### Requirement
What number of lines in the records below hold the word "disappeared"? Give that number alone.

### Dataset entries
****************************************
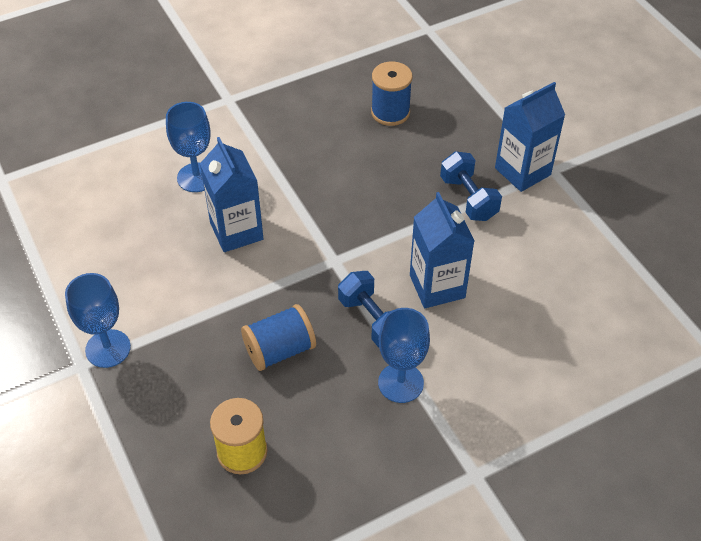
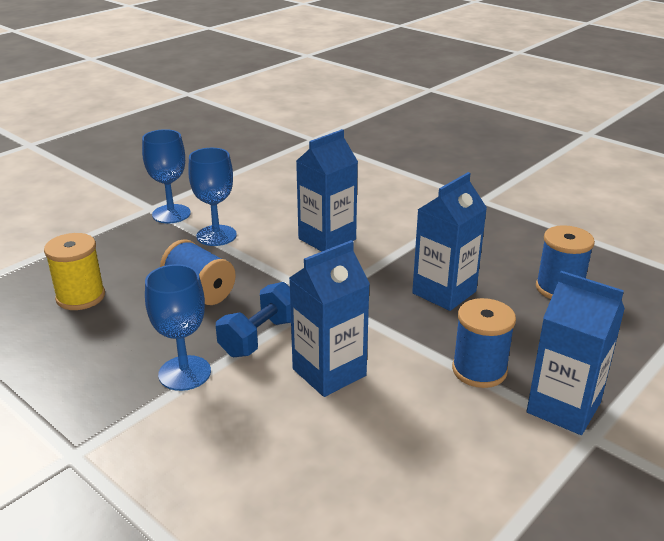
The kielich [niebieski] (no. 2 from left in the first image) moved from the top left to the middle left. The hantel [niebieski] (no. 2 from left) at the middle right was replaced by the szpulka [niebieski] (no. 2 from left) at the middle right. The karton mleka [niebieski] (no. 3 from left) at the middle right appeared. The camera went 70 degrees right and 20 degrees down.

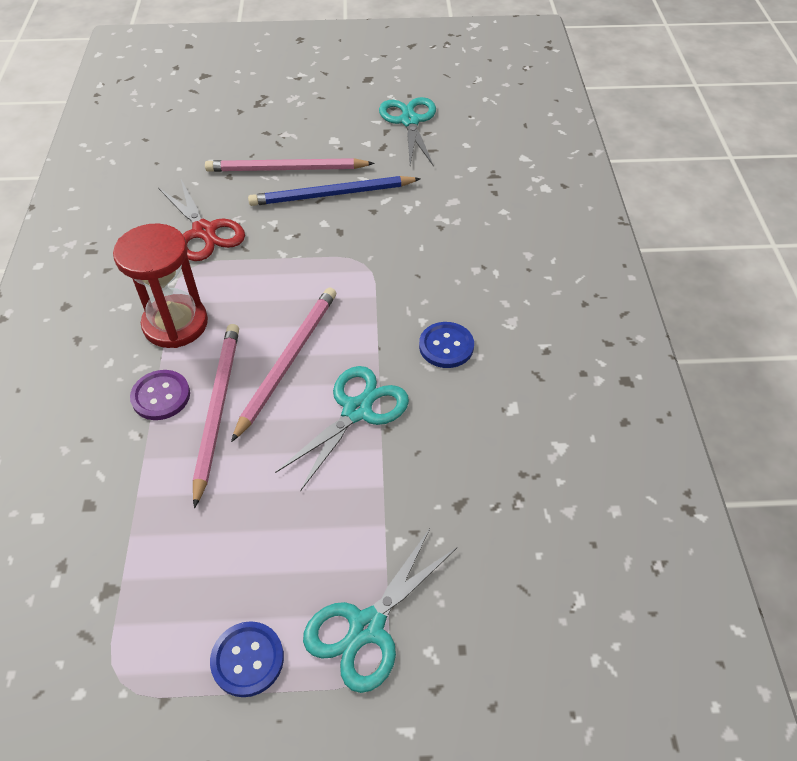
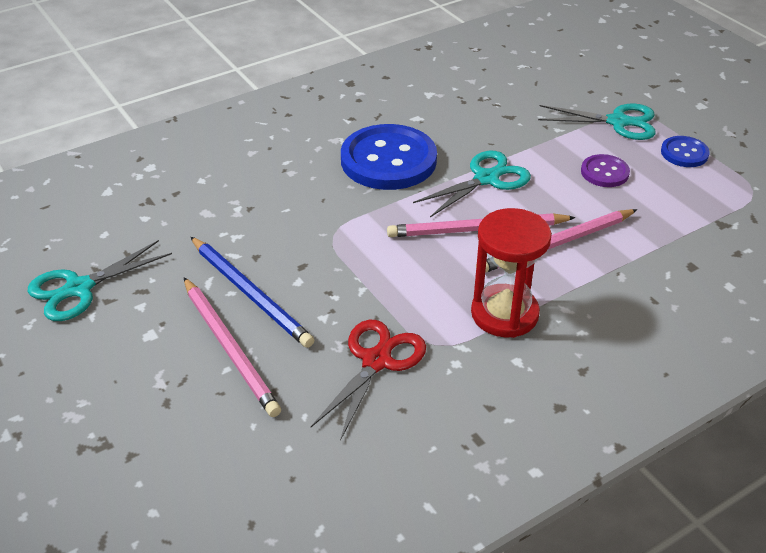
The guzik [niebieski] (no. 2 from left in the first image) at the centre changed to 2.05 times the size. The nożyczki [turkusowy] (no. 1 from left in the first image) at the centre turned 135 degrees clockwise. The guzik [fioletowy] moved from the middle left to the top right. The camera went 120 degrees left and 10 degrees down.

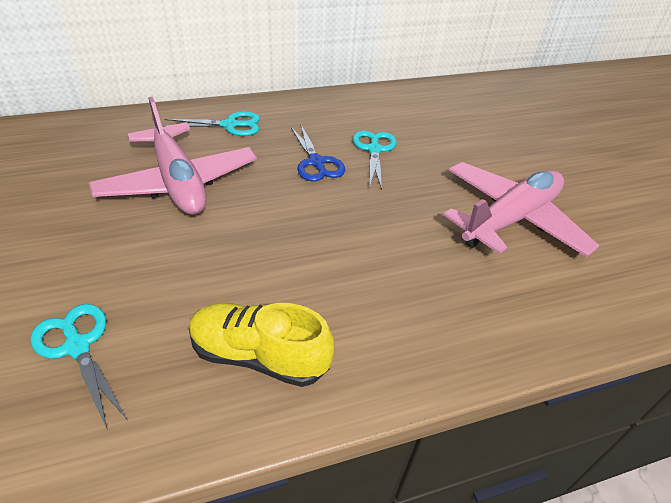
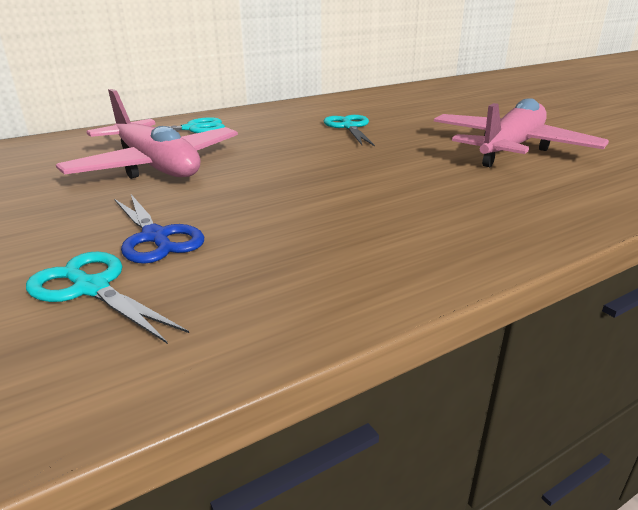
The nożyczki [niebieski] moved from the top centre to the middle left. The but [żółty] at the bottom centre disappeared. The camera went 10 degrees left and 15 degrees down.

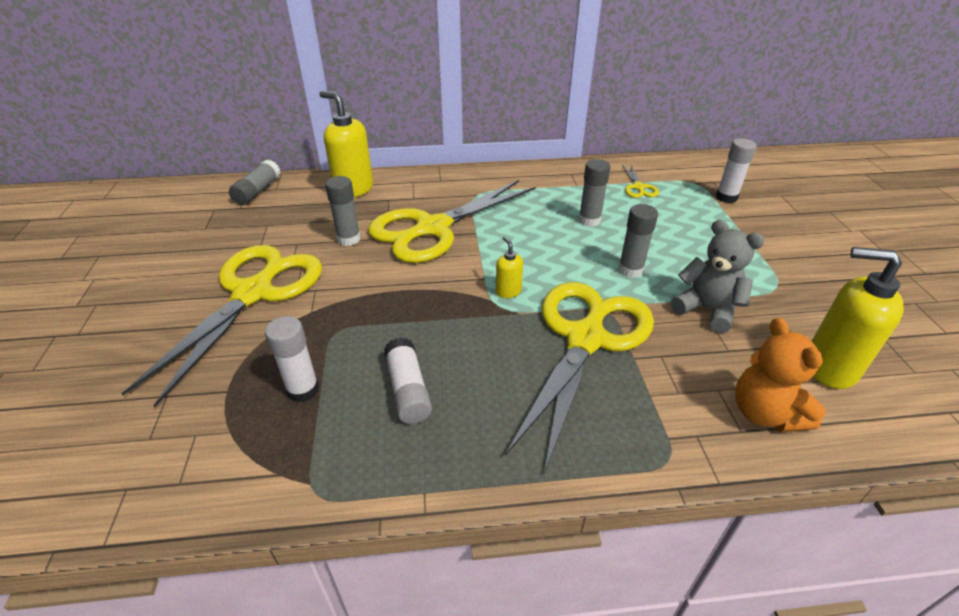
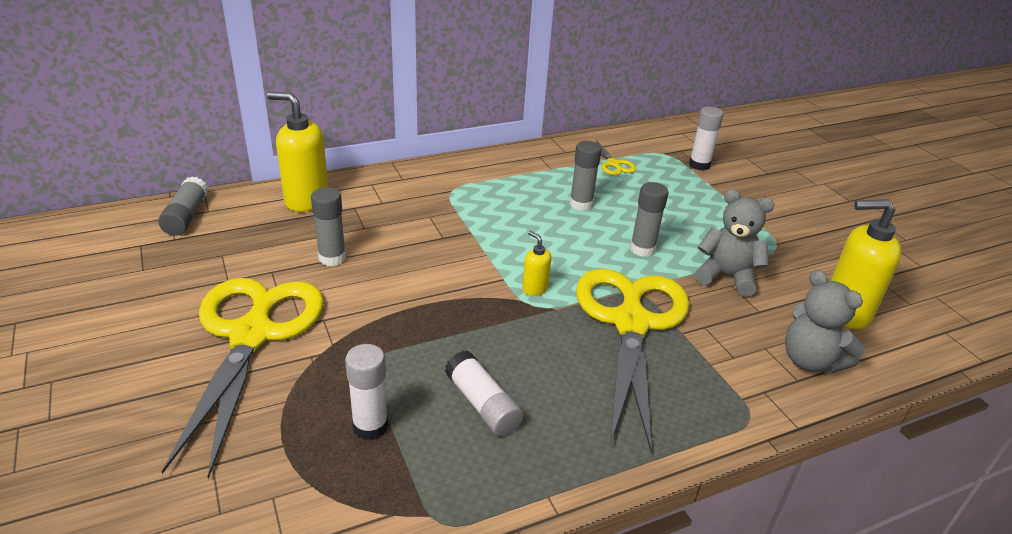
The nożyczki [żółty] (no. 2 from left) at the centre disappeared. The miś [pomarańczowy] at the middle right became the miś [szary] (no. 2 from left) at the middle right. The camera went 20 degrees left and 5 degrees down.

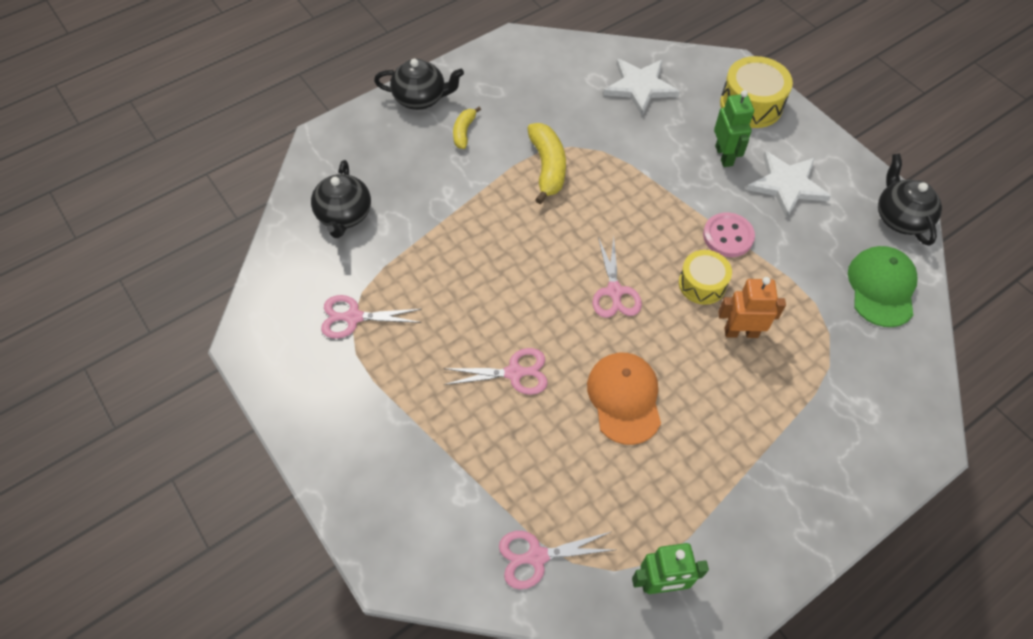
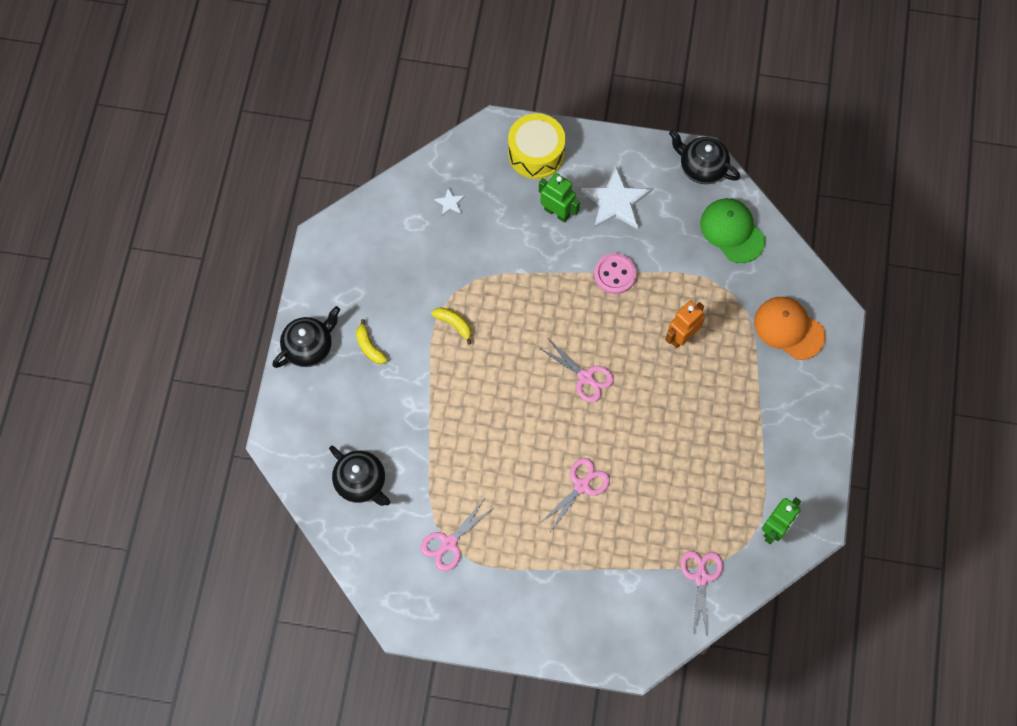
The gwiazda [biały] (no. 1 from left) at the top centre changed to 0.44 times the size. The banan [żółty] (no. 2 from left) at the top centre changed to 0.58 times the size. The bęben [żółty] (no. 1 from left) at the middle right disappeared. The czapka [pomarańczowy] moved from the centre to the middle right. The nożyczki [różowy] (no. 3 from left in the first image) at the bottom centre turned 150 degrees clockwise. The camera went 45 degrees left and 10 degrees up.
****************************************
### Answer space
3